Print, in exact form, the lines below from the one containing "R209: 2.2 (N16, N18) -> 2.7 (N16, N18)" through the one containing "C1: 220nF (3V3, EXP3) -> none", and omit all others.

══════════

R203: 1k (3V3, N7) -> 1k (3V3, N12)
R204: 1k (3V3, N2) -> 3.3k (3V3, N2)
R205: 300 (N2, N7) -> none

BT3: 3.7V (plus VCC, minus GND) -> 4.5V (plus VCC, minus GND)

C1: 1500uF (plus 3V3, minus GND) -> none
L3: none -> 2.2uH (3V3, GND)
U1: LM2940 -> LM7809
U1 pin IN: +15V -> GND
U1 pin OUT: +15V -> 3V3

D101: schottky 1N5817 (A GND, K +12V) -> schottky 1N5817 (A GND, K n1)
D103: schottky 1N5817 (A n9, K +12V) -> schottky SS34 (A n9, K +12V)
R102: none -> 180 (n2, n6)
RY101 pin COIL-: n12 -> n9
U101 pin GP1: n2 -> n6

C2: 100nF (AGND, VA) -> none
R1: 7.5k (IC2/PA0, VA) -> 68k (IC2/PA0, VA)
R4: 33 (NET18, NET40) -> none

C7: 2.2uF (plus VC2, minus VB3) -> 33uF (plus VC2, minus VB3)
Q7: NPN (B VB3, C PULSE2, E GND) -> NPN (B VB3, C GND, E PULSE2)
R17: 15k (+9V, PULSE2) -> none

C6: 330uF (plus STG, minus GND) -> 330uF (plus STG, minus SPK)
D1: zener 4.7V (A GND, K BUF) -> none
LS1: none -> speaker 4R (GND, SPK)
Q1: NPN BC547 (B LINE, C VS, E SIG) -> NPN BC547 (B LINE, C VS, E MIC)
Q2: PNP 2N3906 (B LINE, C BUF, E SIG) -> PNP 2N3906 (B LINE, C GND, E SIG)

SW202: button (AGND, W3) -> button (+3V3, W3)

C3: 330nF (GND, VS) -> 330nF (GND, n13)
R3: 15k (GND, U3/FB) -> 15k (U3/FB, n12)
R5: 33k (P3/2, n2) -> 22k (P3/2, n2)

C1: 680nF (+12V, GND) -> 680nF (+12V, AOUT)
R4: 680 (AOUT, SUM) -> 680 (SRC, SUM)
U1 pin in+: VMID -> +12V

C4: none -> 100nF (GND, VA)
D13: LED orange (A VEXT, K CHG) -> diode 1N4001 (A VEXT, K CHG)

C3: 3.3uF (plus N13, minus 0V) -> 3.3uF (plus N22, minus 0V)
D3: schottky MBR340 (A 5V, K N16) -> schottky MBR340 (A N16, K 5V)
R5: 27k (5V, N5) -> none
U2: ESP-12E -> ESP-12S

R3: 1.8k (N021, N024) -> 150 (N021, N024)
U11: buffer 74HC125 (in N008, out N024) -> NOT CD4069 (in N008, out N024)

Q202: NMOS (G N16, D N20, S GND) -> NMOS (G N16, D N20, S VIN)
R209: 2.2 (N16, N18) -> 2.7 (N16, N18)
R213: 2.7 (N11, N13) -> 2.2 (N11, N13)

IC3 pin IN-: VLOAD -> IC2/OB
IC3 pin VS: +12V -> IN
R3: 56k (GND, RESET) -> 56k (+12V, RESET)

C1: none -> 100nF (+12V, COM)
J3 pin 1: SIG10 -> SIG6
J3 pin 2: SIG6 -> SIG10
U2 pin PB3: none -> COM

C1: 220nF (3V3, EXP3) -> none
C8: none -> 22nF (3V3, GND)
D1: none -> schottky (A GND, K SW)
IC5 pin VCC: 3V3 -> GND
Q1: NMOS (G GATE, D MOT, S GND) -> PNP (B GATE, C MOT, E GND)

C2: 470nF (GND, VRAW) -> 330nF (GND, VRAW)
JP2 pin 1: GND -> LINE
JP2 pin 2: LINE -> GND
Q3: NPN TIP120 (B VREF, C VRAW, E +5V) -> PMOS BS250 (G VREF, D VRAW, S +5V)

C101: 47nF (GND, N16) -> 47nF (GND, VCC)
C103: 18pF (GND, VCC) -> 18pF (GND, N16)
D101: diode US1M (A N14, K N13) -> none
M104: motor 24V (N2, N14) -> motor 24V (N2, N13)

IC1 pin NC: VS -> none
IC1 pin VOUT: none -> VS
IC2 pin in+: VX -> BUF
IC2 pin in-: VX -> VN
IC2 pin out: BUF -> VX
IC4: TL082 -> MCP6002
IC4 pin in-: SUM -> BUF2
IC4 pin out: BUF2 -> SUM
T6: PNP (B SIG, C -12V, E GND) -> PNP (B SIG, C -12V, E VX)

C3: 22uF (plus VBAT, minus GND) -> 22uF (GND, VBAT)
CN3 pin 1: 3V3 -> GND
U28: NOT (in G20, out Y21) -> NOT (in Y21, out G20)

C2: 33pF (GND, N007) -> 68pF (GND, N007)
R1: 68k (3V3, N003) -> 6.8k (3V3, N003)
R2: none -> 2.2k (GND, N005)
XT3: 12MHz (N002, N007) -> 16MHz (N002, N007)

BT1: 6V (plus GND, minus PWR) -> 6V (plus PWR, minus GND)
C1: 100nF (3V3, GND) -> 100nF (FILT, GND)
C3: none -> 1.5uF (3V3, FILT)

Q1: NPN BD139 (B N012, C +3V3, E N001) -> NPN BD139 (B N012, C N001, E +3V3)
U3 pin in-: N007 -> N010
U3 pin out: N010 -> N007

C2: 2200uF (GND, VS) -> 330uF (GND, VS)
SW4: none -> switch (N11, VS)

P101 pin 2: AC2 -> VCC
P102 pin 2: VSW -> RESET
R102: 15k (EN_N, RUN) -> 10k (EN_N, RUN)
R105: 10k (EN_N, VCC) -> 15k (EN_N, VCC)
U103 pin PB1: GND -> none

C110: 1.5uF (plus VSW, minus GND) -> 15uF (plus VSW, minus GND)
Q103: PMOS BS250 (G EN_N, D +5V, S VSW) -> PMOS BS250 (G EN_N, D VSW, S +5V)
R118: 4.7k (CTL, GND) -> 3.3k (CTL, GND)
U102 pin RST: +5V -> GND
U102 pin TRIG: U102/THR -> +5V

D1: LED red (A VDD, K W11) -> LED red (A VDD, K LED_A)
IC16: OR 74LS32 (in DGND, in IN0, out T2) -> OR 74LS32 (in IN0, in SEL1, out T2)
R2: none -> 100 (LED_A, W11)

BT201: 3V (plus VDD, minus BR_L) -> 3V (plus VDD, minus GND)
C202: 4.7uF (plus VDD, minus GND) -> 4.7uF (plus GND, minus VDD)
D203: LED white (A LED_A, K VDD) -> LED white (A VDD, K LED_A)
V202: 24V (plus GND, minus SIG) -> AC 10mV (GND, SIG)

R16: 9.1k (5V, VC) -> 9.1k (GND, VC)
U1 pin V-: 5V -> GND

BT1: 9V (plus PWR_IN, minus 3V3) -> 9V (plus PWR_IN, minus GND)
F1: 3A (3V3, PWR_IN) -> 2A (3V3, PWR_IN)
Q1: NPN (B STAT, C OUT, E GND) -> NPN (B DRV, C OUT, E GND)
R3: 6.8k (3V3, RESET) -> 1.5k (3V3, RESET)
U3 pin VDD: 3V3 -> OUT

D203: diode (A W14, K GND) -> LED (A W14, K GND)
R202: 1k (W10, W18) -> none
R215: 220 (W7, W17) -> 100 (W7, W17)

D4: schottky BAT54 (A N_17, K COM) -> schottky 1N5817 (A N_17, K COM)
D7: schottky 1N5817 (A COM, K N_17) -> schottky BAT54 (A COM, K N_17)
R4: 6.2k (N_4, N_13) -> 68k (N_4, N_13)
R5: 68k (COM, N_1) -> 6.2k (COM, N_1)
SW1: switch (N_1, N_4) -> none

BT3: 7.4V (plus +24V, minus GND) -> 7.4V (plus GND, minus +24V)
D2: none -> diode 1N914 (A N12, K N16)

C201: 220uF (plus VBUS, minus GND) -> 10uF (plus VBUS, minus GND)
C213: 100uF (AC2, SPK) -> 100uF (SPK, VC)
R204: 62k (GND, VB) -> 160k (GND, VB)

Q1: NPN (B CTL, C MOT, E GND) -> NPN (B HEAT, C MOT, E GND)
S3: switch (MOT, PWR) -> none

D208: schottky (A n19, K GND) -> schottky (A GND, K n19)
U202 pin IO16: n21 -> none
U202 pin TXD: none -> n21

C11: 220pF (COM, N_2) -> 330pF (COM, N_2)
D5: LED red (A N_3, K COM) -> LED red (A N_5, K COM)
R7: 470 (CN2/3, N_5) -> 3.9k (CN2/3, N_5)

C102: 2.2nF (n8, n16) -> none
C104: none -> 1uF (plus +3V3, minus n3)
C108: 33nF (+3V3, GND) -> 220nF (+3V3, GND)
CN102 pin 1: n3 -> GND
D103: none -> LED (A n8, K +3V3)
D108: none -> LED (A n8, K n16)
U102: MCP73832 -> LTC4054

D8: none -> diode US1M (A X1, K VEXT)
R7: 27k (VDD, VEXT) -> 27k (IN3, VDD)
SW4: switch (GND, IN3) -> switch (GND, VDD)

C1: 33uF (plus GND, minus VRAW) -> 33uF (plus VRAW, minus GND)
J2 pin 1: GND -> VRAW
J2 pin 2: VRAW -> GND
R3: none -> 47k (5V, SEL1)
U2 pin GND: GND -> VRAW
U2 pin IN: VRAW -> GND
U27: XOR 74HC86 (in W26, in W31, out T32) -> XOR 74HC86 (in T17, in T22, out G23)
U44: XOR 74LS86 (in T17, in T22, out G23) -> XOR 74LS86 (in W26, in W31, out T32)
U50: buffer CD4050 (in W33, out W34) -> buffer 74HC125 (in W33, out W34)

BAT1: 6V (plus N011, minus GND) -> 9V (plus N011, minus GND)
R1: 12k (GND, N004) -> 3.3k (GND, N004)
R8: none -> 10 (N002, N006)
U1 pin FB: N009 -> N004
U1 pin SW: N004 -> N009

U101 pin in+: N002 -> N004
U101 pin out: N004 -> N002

══════════

Your solution:
R209: 2.2 (N16, N18) -> 2.7 (N16, N18)
R213: 2.7 (N11, N13) -> 2.2 (N11, N13)

IC3 pin IN-: VLOAD -> IC2/OB
IC3 pin VS: +12V -> IN
R3: 56k (GND, RESET) -> 56k (+12V, RESET)

C1: none -> 100nF (+12V, COM)
J3 pin 1: SIG10 -> SIG6
J3 pin 2: SIG6 -> SIG10
U2 pin PB3: none -> COM

C1: 220nF (3V3, EXP3) -> none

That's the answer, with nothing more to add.